The records underneath are to be repeated exactly, with the pictures left out.

*** Dataset excerpts ***

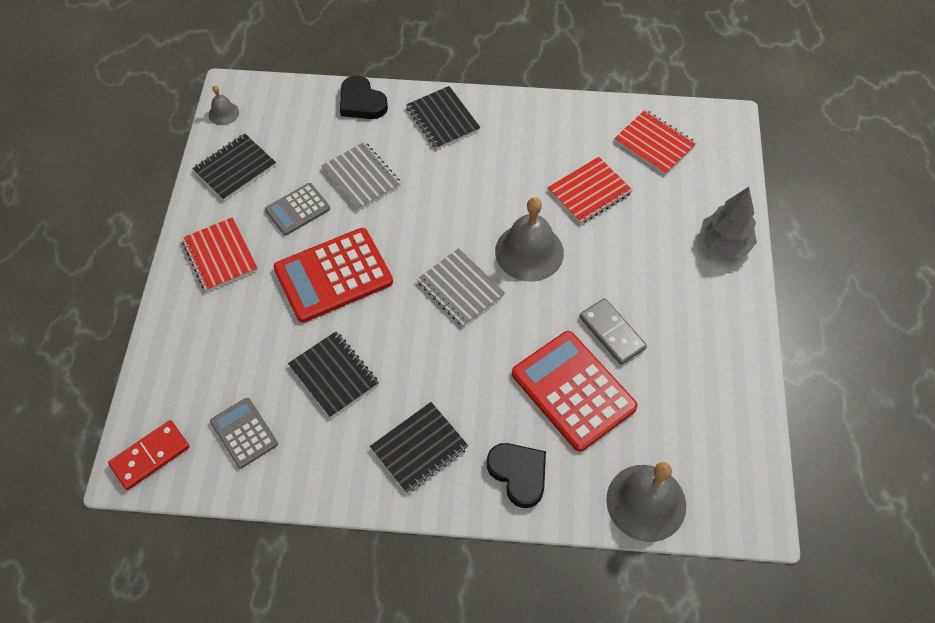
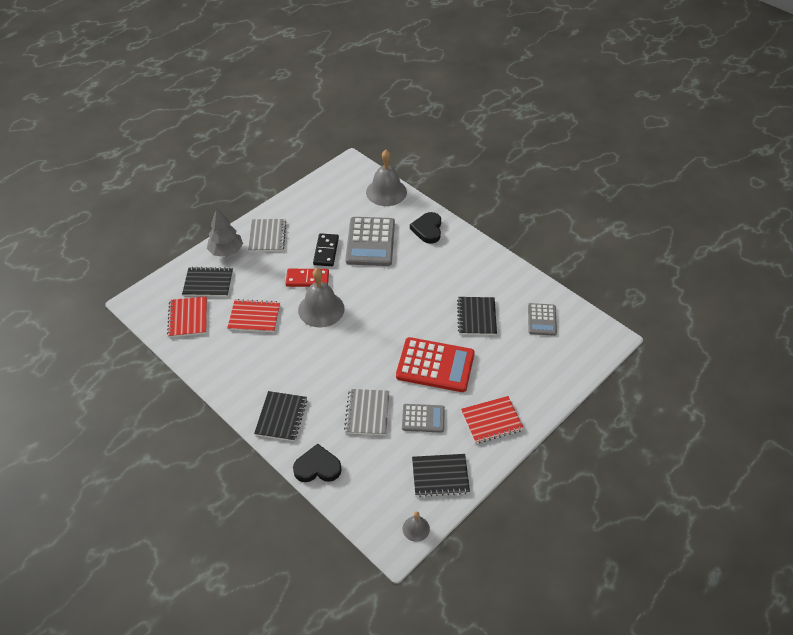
camera: 140 degrees left, 10 degrees down
(150, 456) = (597, 338): red domino -> red domino (307, 279)
(220, 255) = (491, 420): red notebook -> red notebook turned 60 degrees clockwise
(361, 102) = (317, 467): black heart -> black heart turned 90 degrees counterclockwise
(419, 448) = (462, 264): black notebook -> black notebook (208, 283)
(460, 288) = (375, 315): grey notebook -> grey notebook (267, 236)
(573, 390) = (370, 242): red calculator -> grey calculator
(612, 332) = (326, 251): grey domino -> black domino

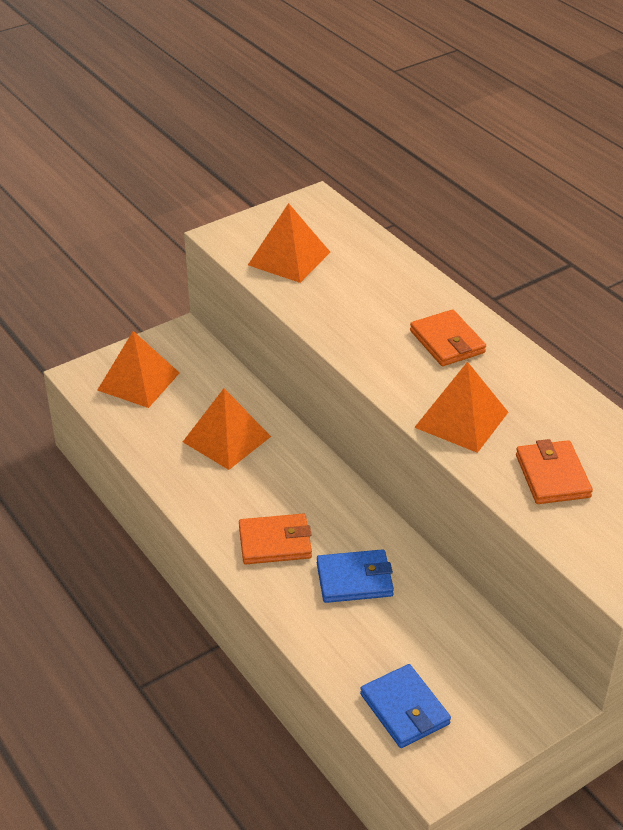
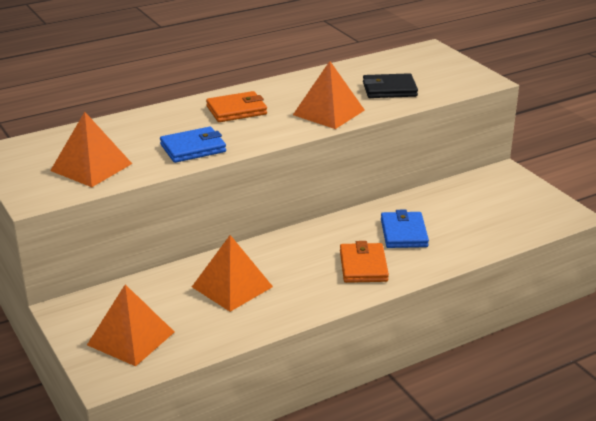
camera: 85 degrees left, 10 degrees down
(404, 709) = (521, 221): blue wallet -> blue wallet (193, 148)
(552, 476) = (389, 89): orange wallet -> black wallet

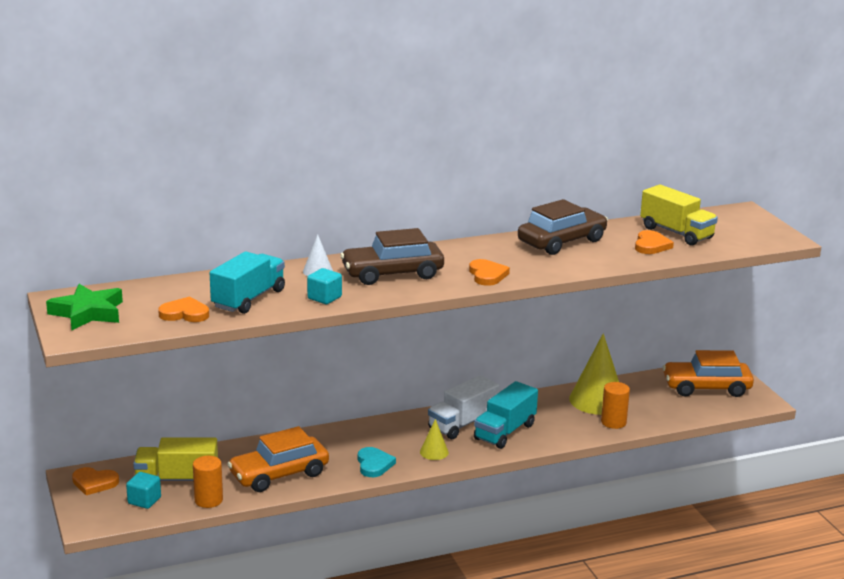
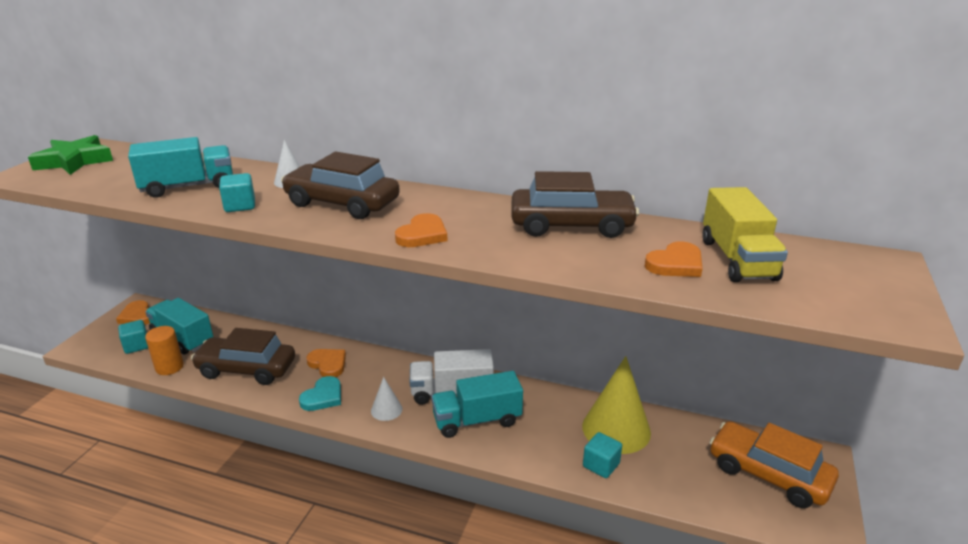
camera: 40 degrees right, 5 degrees up
(177, 479) = (182, 338): yellow truck -> turquoise truck
(185, 313) = (121, 183): orange heart -> orange heart (328, 364)
(279, 474) = (246, 369): orange car -> brown car
(434, 452) = (386, 410): yellow cone -> white cone
(613, 422) = (601, 465): orange cylinder -> turquoise cube

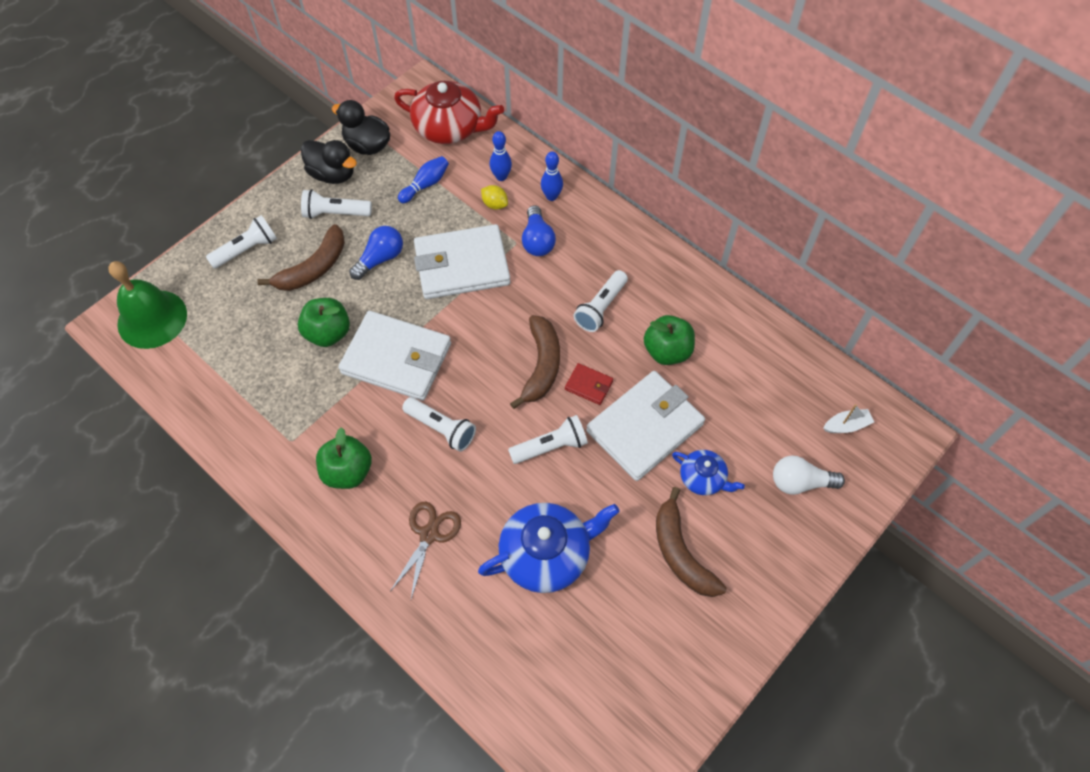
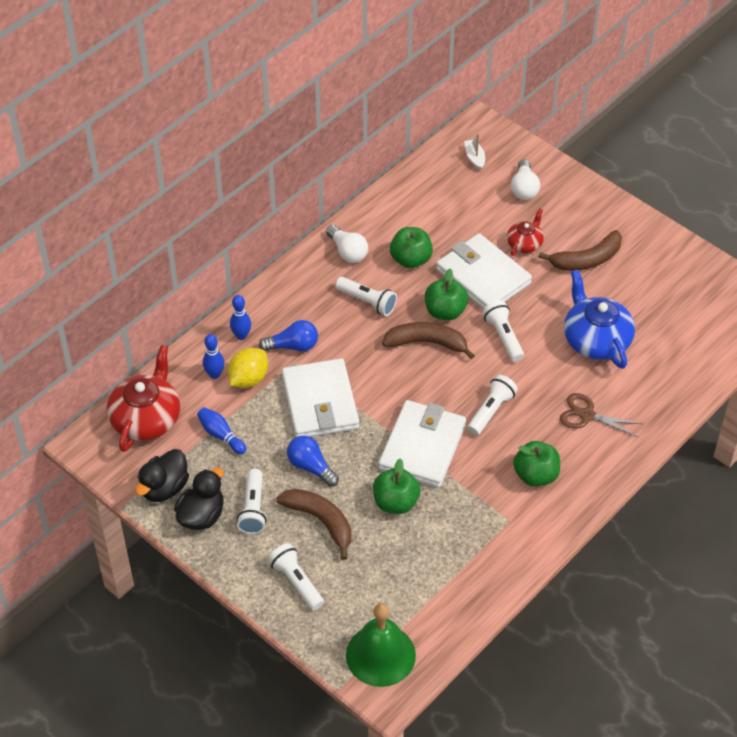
camera: 90 degrees left, 10 degrees down
(495, 204) = (248, 379): yellow lemon -> yellow lemon, size x1.66
(588, 385) = (445, 311): red wallet -> green apple
(675, 288) = (347, 251): none -> white light bulb
(703, 478) = (525, 243): blue teapot -> red teapot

*** End of Dataset excerpts ***

[Solution to the exercise]
camera: 140 degrees left, 10 degrees down
(150, 456) = (597, 338): red domino -> red domino (307, 279)
(220, 255) = (491, 420): red notebook -> red notebook turned 60 degrees clockwise
(361, 102) = (317, 467): black heart -> black heart turned 90 degrees counterclockwise
(419, 448) = (462, 264): black notebook -> black notebook (208, 283)
(460, 288) = (375, 315): grey notebook -> grey notebook (267, 236)
(573, 390) = (370, 242): red calculator -> grey calculator
(612, 332) = (326, 251): grey domino -> black domino

camera: 85 degrees left, 10 degrees down
(404, 709) = (521, 221): blue wallet -> blue wallet (193, 148)
(552, 476) = (389, 89): orange wallet -> black wallet

camera: 40 degrees right, 5 degrees up
(177, 479) = (182, 338): yellow truck -> turquoise truck
(185, 313) = (121, 183): orange heart -> orange heart (328, 364)
(279, 474) = (246, 369): orange car -> brown car
(434, 452) = (386, 410): yellow cone -> white cone
(613, 422) = (601, 465): orange cylinder -> turquoise cube

camera: 90 degrees left, 10 degrees down
(495, 204) = (248, 379): yellow lemon -> yellow lemon, size x1.66
(588, 385) = (445, 311): red wallet -> green apple
(675, 288) = (347, 251): none -> white light bulb
(703, 478) = (525, 243): blue teapot -> red teapot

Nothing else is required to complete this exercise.